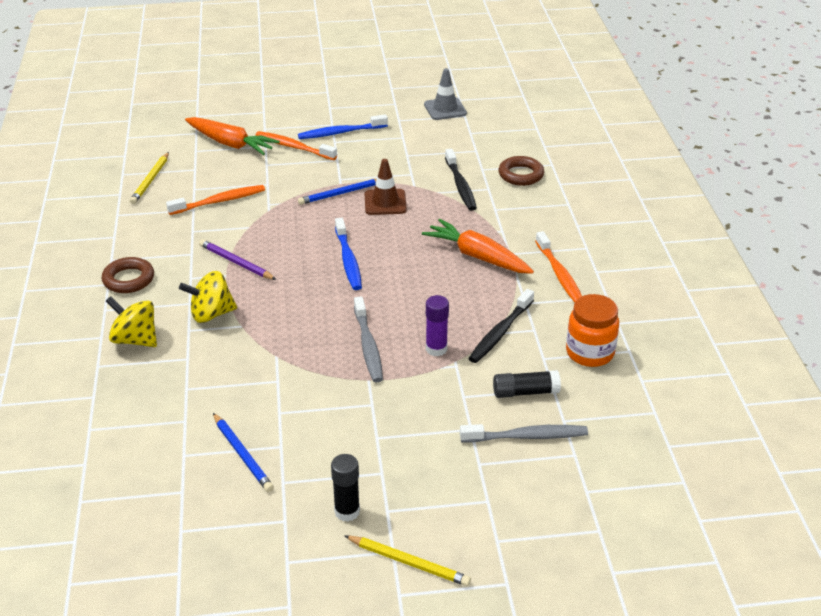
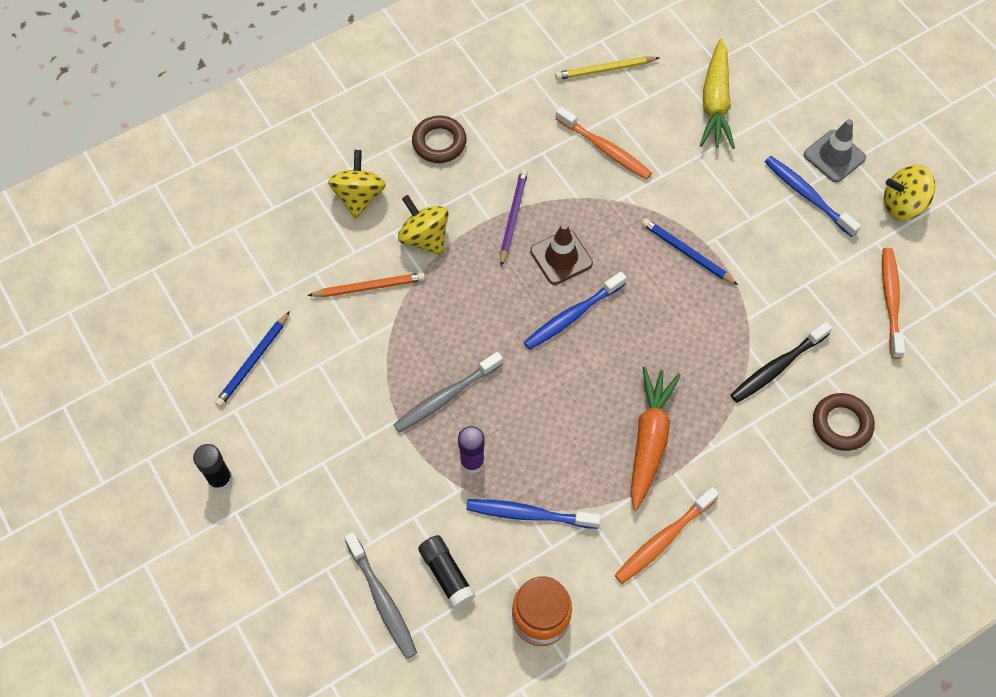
camera: 65 degrees right, 25 degrees up
(230, 144) = (715, 103): orange carrot -> yellow carrot
(230, 359) = (369, 287): none -> orange pencil
(294, 147) = (747, 164): orange toothbrush -> orange toothbrush (890, 301)
(380, 102) = (902, 205): none -> yellow spinning top
(385, 202) = (696, 304): brown traffic cone -> brown traffic cone (561, 257)
(408, 562) = (182, 556): yellow pencil -> none
(445, 109) = (935, 281): grey traffic cone -> grey traffic cone (834, 156)
(500, 332) = (529, 514): black toothbrush -> blue toothbrush

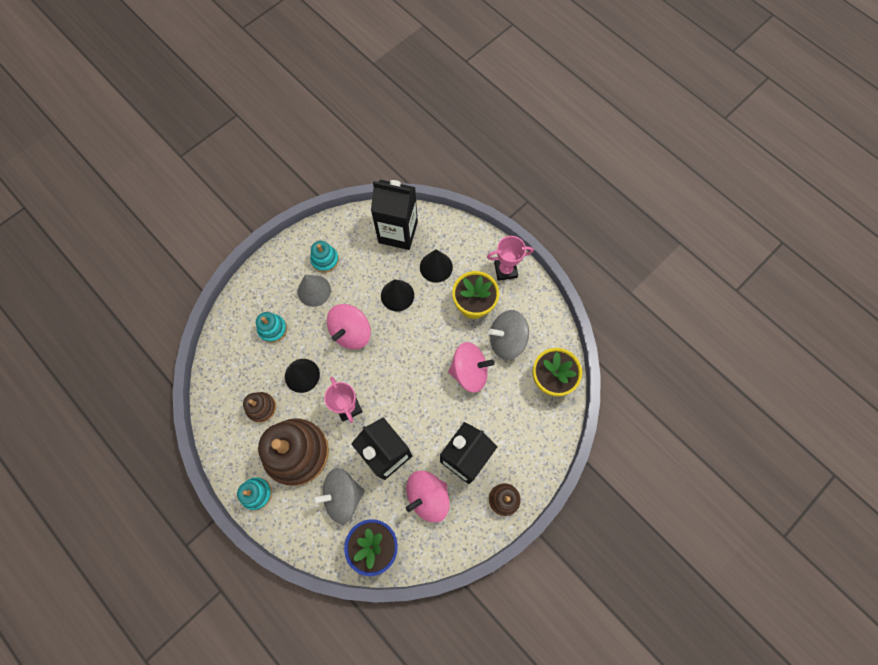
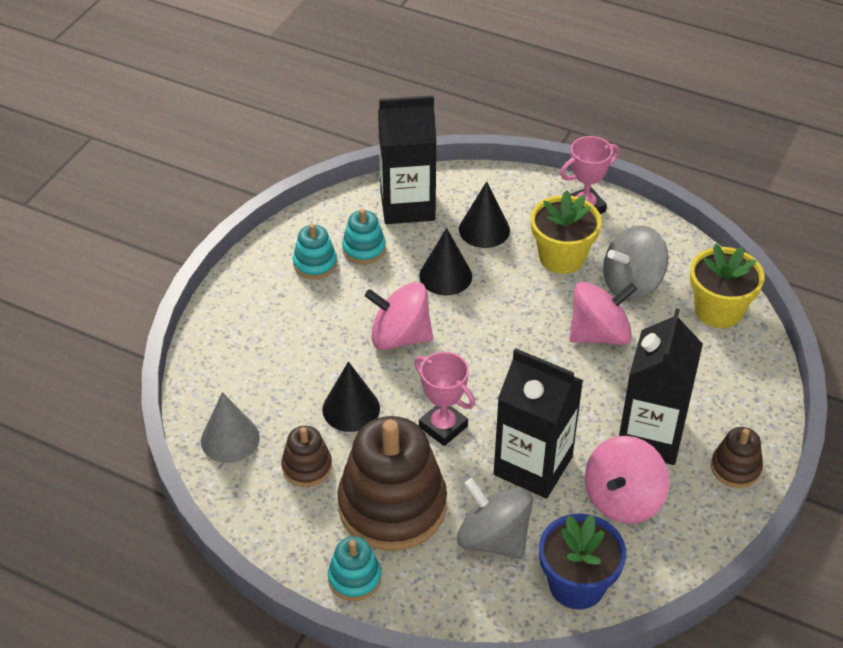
camera: 20 degrees left, 25 degrees down
(272, 329) = (276, 366): turquoise stacking toy -> turquoise stacking toy (364, 249)
(314, 291) = (317, 303): grey cone -> grey cone (230, 439)
(343, 496) = (493, 538): grey spinning top -> grey spinning top turned 75 degrees clockwise
(351, 332) = (400, 337): pink spinning top -> pink spinning top turned 90 degrees clockwise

### [THE PROBLEM]
Start at the top of the entries and repeat each line exactly, ending at the line that contains "camera: 20 degrees left, 25 degrees down". Pictures are not part of the copy.

### [SOLUTION]
camera: 65 degrees right, 25 degrees up
(230, 144) = (715, 103): orange carrot -> yellow carrot
(230, 359) = (369, 287): none -> orange pencil
(294, 147) = (747, 164): orange toothbrush -> orange toothbrush (890, 301)
(380, 102) = (902, 205): none -> yellow spinning top
(385, 202) = (696, 304): brown traffic cone -> brown traffic cone (561, 257)
(408, 562) = (182, 556): yellow pencil -> none
(445, 109) = (935, 281): grey traffic cone -> grey traffic cone (834, 156)
(500, 332) = (529, 514): black toothbrush -> blue toothbrush

camera: 20 degrees left, 25 degrees down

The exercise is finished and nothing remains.